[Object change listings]

------------------------------------------------------------

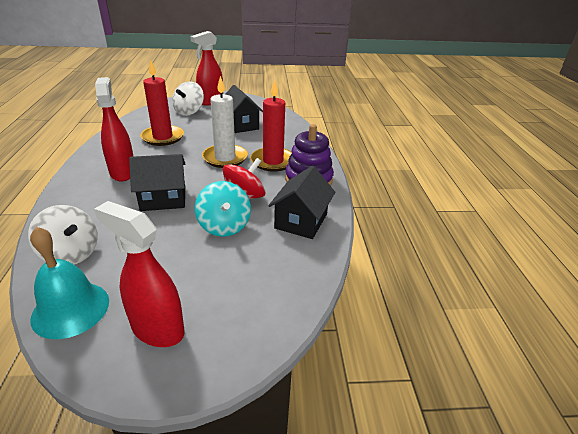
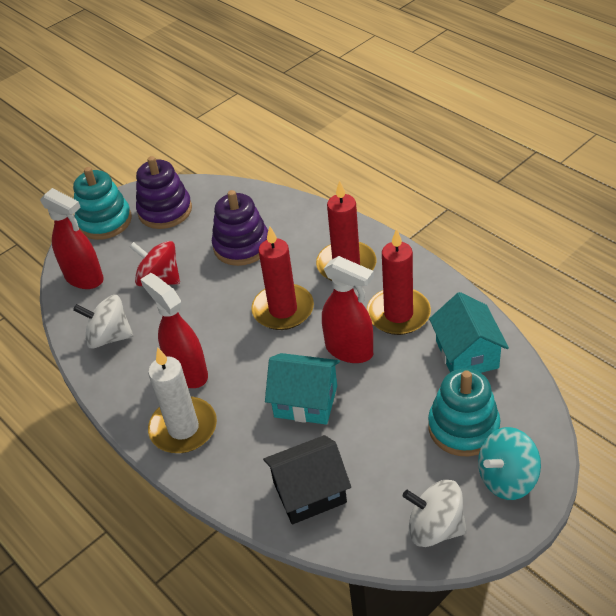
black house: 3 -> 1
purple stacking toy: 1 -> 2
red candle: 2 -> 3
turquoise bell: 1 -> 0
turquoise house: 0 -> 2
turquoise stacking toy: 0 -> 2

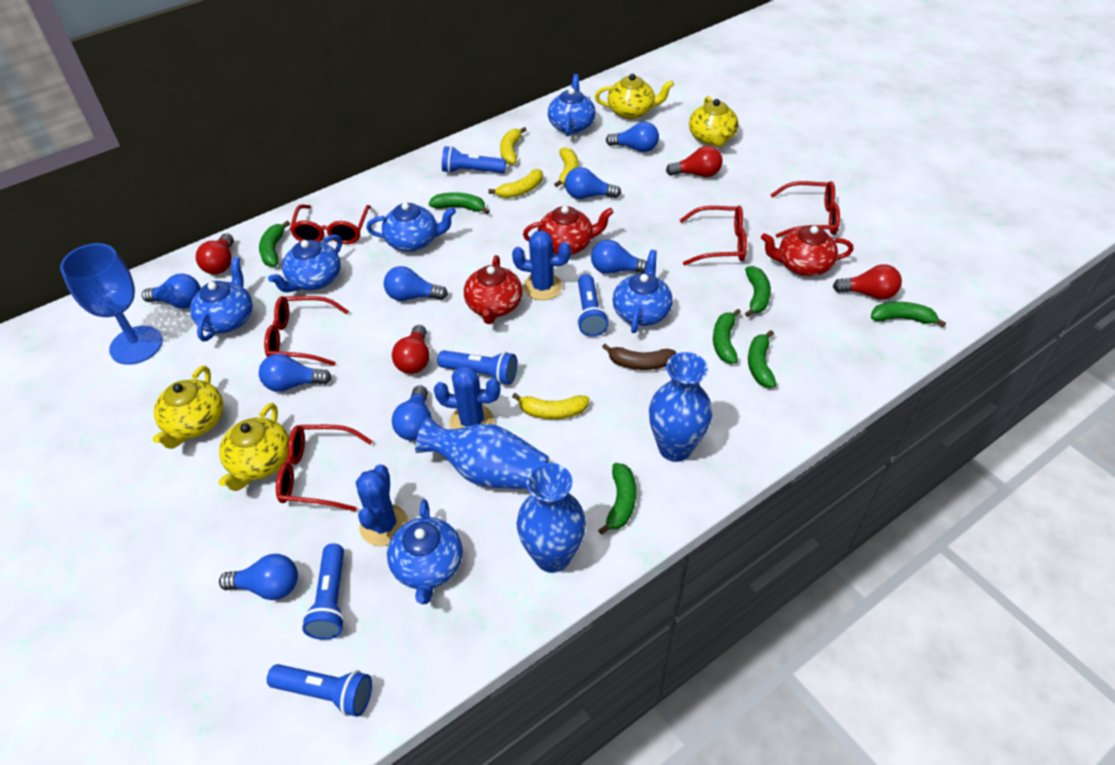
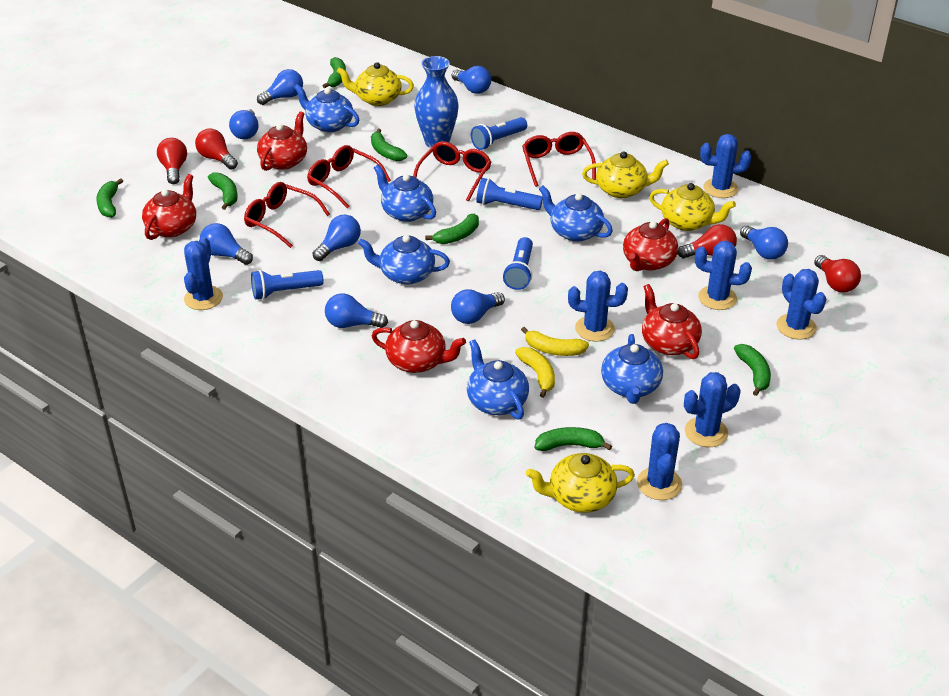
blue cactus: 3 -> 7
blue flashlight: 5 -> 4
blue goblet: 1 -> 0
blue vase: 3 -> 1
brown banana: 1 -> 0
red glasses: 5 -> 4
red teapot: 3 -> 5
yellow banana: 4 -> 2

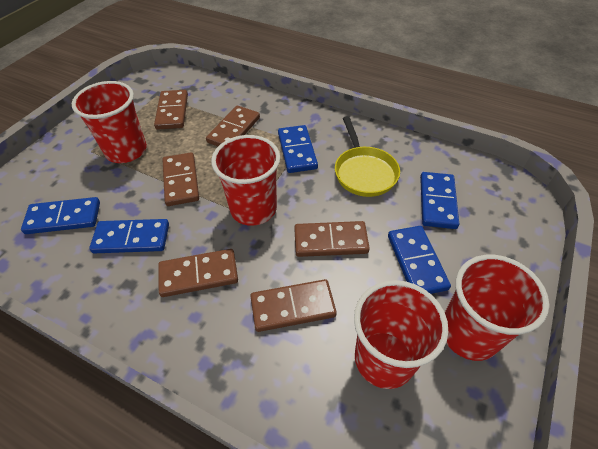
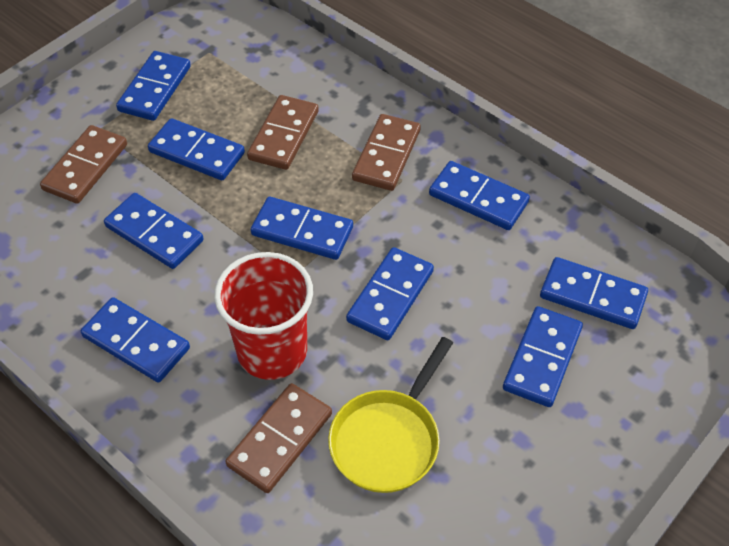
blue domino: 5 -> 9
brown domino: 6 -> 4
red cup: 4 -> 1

------------------------------------------------------------

Where a line of the records has the string "stacking", return that line.

purple stacking toy: 1 -> 2
turquoise stacking toy: 0 -> 2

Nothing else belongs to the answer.